## Required work
Of the entries below, restate word for word only the section that runs from the line with "carotte/blanc (241 614)" to the line with "clé/bleu (698 360) -> réveil/rose (921 276)", counting both ends.

Data extracted from a collection:

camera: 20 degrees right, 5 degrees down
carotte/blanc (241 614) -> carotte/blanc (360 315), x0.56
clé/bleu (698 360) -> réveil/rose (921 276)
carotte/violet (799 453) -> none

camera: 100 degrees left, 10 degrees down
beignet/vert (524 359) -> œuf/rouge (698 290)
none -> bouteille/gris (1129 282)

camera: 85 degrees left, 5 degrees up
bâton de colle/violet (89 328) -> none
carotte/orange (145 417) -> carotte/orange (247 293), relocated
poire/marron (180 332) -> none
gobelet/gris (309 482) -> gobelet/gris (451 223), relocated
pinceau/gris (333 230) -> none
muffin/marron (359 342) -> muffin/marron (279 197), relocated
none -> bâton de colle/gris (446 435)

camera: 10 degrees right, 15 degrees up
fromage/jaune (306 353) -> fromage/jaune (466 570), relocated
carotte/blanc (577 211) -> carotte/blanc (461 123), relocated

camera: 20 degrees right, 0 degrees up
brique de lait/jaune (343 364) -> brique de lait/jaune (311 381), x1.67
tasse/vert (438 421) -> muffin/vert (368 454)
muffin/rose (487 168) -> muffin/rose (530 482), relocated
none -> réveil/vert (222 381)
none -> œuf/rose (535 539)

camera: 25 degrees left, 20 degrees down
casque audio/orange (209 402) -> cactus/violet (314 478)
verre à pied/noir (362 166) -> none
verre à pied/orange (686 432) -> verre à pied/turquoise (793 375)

## Response area
carotte/blanc (241 614) -> carotte/blanc (360 315), x0.56
clé/bleu (698 360) -> réveil/rose (921 276)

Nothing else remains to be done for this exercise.